Source data

● ● ● ● ● ● ●

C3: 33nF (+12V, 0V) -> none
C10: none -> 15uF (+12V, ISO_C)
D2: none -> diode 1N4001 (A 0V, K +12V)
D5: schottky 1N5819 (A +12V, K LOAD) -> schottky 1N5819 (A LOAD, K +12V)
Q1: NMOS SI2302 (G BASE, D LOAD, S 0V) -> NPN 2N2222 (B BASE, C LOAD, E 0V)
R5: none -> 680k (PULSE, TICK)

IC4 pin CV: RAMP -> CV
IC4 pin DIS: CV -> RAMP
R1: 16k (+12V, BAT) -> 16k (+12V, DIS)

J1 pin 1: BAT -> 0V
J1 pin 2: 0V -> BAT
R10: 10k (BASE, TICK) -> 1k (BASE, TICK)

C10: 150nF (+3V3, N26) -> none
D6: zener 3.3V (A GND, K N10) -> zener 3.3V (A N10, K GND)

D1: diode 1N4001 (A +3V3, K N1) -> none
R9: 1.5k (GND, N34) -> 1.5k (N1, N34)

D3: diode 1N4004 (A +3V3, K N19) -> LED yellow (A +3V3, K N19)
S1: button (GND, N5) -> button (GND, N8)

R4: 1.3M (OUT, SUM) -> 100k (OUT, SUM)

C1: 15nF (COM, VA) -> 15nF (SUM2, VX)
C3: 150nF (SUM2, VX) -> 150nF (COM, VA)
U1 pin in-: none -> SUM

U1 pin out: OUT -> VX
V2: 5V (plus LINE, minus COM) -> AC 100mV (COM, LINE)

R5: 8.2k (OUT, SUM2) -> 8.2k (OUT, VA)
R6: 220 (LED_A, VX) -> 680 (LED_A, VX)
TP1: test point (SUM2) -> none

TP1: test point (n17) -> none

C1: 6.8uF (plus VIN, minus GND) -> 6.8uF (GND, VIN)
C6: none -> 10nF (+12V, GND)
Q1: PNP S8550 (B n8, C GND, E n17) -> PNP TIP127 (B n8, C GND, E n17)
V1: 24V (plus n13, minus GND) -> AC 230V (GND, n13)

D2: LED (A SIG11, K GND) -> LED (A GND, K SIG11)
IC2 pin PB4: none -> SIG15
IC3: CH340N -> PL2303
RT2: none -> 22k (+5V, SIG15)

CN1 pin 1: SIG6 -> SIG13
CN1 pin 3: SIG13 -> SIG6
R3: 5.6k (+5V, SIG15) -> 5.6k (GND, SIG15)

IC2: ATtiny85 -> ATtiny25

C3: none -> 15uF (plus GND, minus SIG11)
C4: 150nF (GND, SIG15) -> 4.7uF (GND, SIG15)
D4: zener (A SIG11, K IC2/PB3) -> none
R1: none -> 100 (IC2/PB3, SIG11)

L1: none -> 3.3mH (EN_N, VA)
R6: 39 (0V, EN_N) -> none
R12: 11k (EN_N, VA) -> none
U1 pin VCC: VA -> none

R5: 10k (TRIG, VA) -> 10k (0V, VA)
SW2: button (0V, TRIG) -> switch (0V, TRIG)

● ● ● ● ● ● ●

Aim of the task
Retype the whole listing, matching it exactly.

Solved problem
C3: 33nF (+12V, 0V) -> none
C10: none -> 15uF (+12V, ISO_C)
D2: none -> diode 1N4001 (A 0V, K +12V)
D5: schottky 1N5819 (A +12V, K LOAD) -> schottky 1N5819 (A LOAD, K +12V)
Q1: NMOS SI2302 (G BASE, D LOAD, S 0V) -> NPN 2N2222 (B BASE, C LOAD, E 0V)
R5: none -> 680k (PULSE, TICK)

IC4 pin CV: RAMP -> CV
IC4 pin DIS: CV -> RAMP
R1: 16k (+12V, BAT) -> 16k (+12V, DIS)

J1 pin 1: BAT -> 0V
J1 pin 2: 0V -> BAT
R10: 10k (BASE, TICK) -> 1k (BASE, TICK)

C10: 150nF (+3V3, N26) -> none
D6: zener 3.3V (A GND, K N10) -> zener 3.3V (A N10, K GND)

D1: diode 1N4001 (A +3V3, K N1) -> none
R9: 1.5k (GND, N34) -> 1.5k (N1, N34)

D3: diode 1N4004 (A +3V3, K N19) -> LED yellow (A +3V3, K N19)
S1: button (GND, N5) -> button (GND, N8)

R4: 1.3M (OUT, SUM) -> 100k (OUT, SUM)

C1: 15nF (COM, VA) -> 15nF (SUM2, VX)
C3: 150nF (SUM2, VX) -> 150nF (COM, VA)
U1 pin in-: none -> SUM

U1 pin out: OUT -> VX
V2: 5V (plus LINE, minus COM) -> AC 100mV (COM, LINE)

R5: 8.2k (OUT, SUM2) -> 8.2k (OUT, VA)
R6: 220 (LED_A, VX) -> 680 (LED_A, VX)
TP1: test point (SUM2) -> none

TP1: test point (n17) -> none

C1: 6.8uF (plus VIN, minus GND) -> 6.8uF (GND, VIN)
C6: none -> 10nF (+12V, GND)
Q1: PNP S8550 (B n8, C GND, E n17) -> PNP TIP127 (B n8, C GND, E n17)
V1: 24V (plus n13, minus GND) -> AC 230V (GND, n13)

D2: LED (A SIG11, K GND) -> LED (A GND, K SIG11)
IC2 pin PB4: none -> SIG15
IC3: CH340N -> PL2303
RT2: none -> 22k (+5V, SIG15)

CN1 pin 1: SIG6 -> SIG13
CN1 pin 3: SIG13 -> SIG6
R3: 5.6k (+5V, SIG15) -> 5.6k (GND, SIG15)

IC2: ATtiny85 -> ATtiny25

C3: none -> 15uF (plus GND, minus SIG11)
C4: 150nF (GND, SIG15) -> 4.7uF (GND, SIG15)
D4: zener (A SIG11, K IC2/PB3) -> none
R1: none -> 100 (IC2/PB3, SIG11)

L1: none -> 3.3mH (EN_N, VA)
R6: 39 (0V, EN_N) -> none
R12: 11k (EN_N, VA) -> none
U1 pin VCC: VA -> none

R5: 10k (TRIG, VA) -> 10k (0V, VA)
SW2: button (0V, TRIG) -> switch (0V, TRIG)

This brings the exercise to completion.